╭──

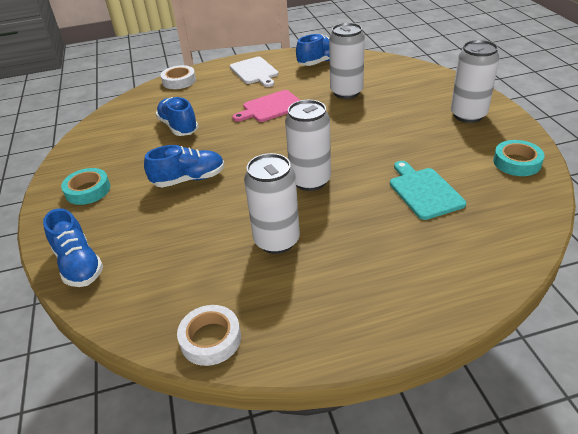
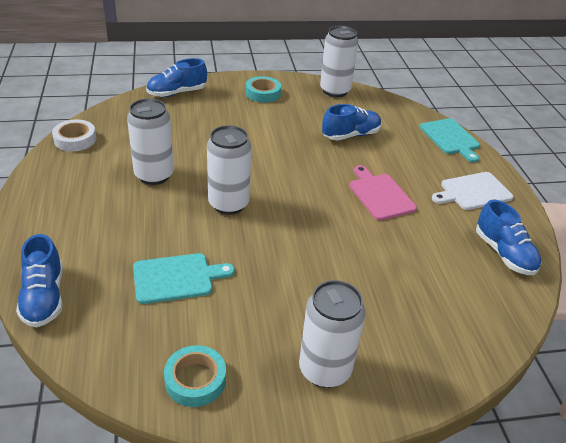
camera: 90 degrees right, 0 degrees up
blue shoe [144,145,225,187] -> blue shoe moved to [16,234,63,327]
white tape [161,65,196,89] -> turquoise cutting board [420,118,480,163]
white can [329,23,365,99] -> white can moved to [320,26,358,97]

╰──

(What to produce) From the line containing "blue shoe [144,145,225,187]" to the last line above, repeat every line exactly and nothing else.

(Response to the task)
blue shoe [144,145,225,187] -> blue shoe moved to [16,234,63,327]
white tape [161,65,196,89] -> turquoise cutting board [420,118,480,163]
white can [329,23,365,99] -> white can moved to [320,26,358,97]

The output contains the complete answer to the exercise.